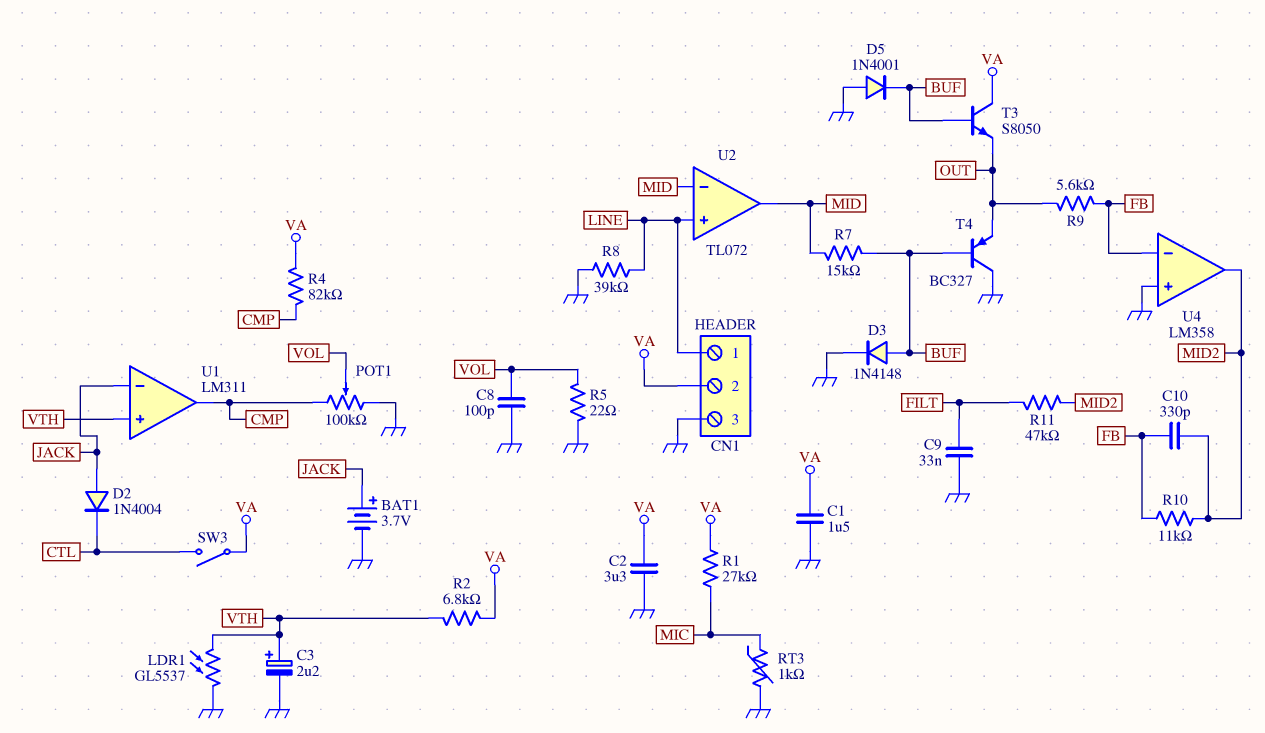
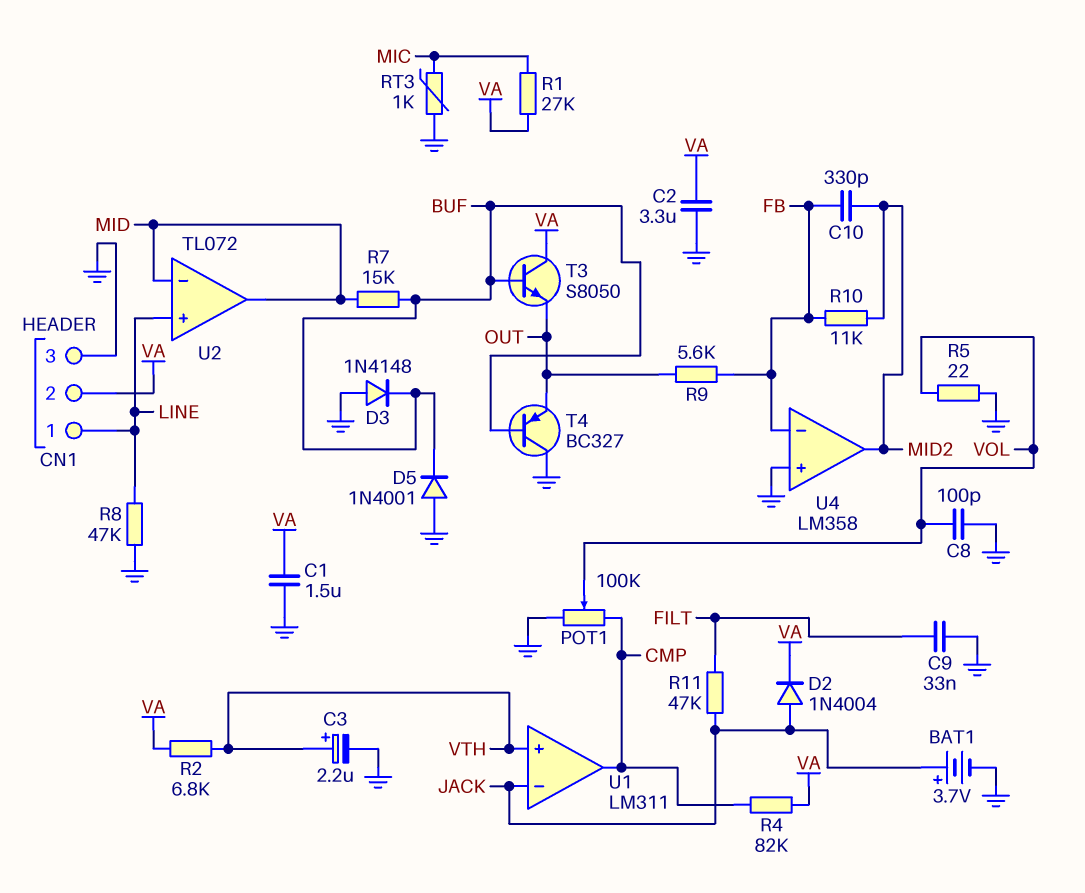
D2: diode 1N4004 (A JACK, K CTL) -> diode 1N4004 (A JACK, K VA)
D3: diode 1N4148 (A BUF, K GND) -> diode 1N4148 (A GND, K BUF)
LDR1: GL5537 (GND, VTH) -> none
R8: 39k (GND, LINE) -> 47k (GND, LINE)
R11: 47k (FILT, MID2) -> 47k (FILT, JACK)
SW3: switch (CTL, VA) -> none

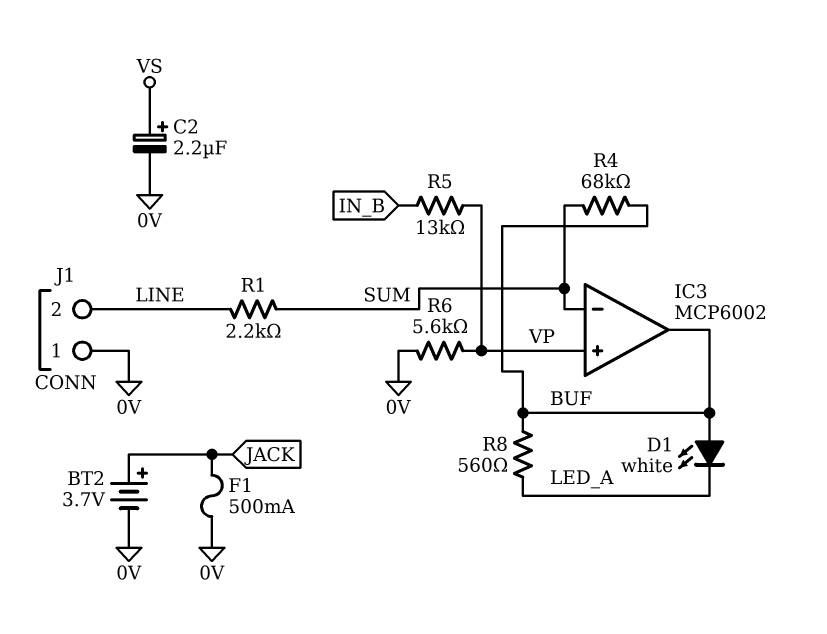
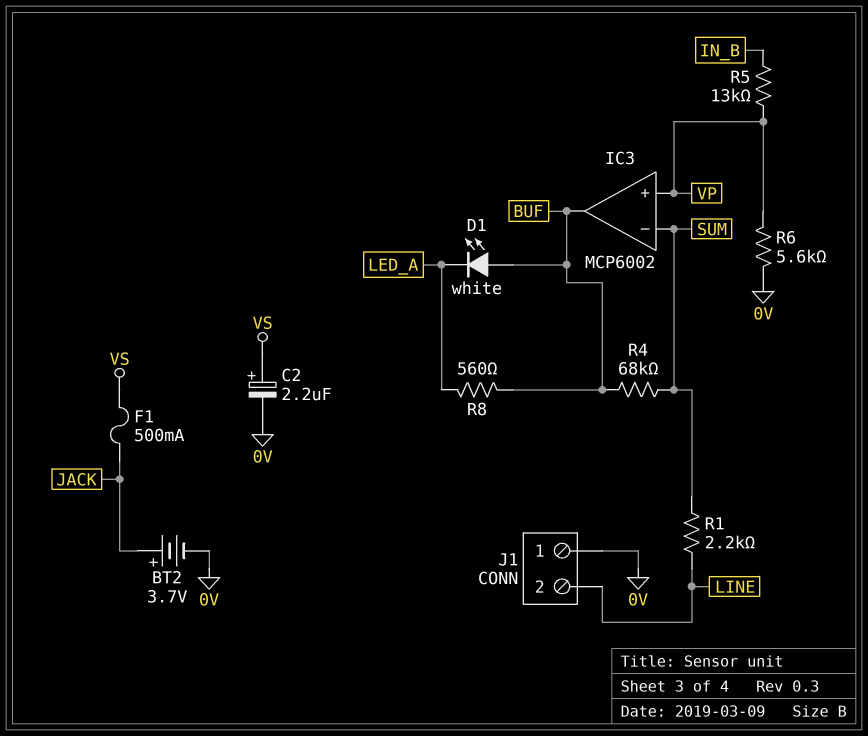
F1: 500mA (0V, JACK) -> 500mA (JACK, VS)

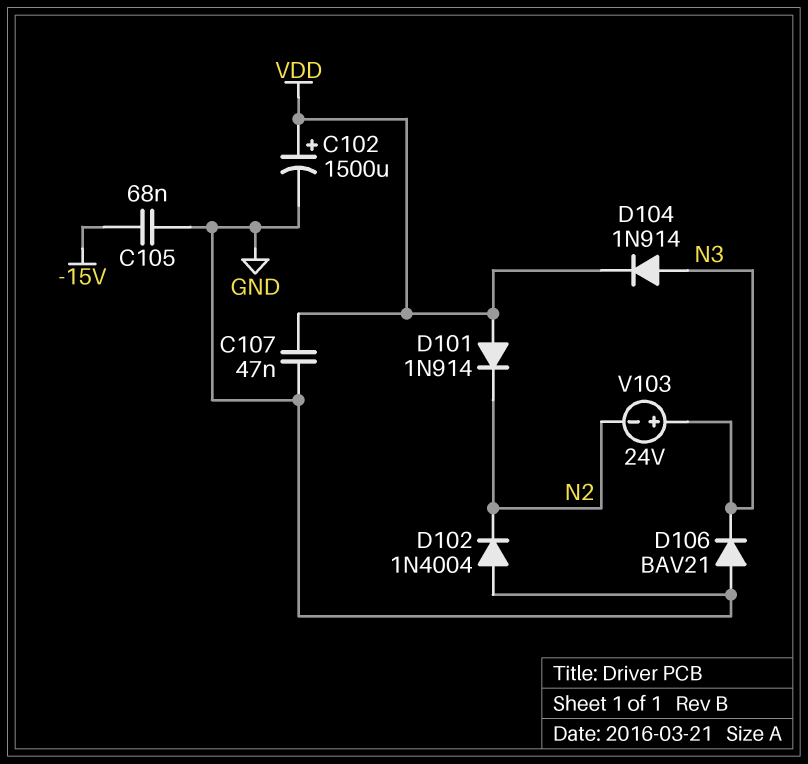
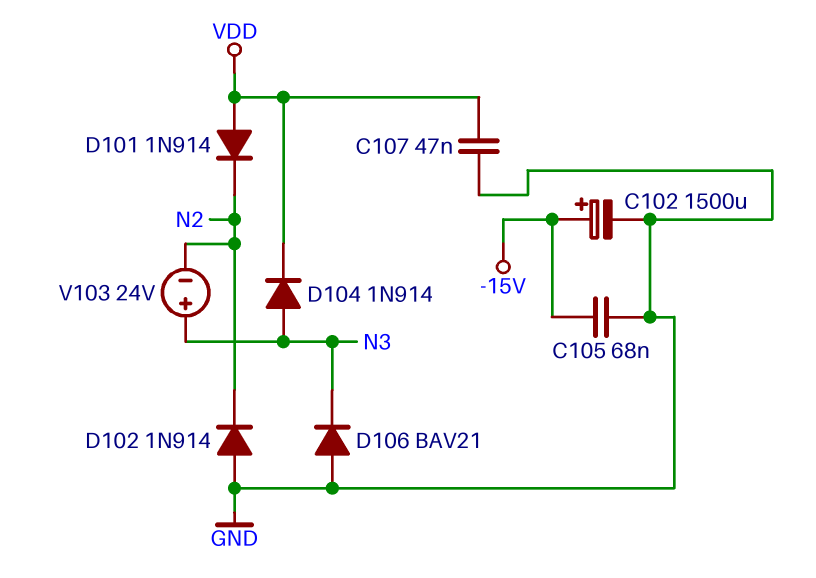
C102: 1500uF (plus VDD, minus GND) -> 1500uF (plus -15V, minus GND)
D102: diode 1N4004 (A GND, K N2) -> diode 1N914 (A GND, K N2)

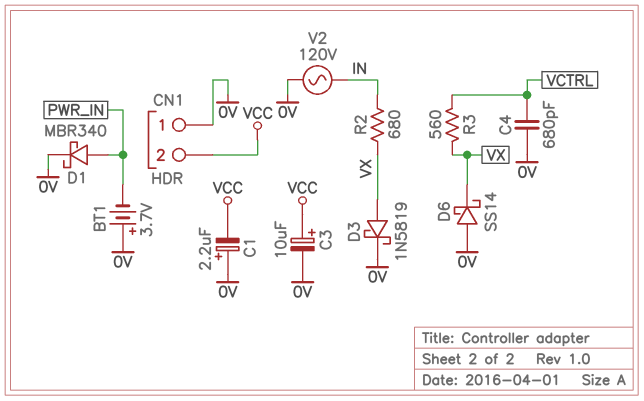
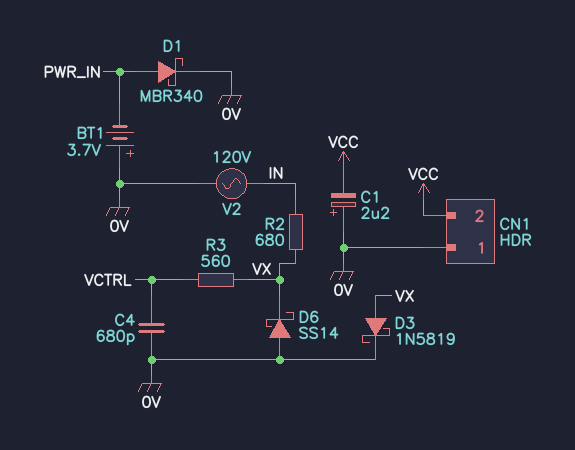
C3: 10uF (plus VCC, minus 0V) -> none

EXERCISE:
Make a copy of each line in the records above that has the word "diode".

YOUR SOLUTION:
D2: diode 1N4004 (A JACK, K CTL) -> diode 1N4004 (A JACK, K VA)
D3: diode 1N4148 (A BUF, K GND) -> diode 1N4148 (A GND, K BUF)
D102: diode 1N4004 (A GND, K N2) -> diode 1N914 (A GND, K N2)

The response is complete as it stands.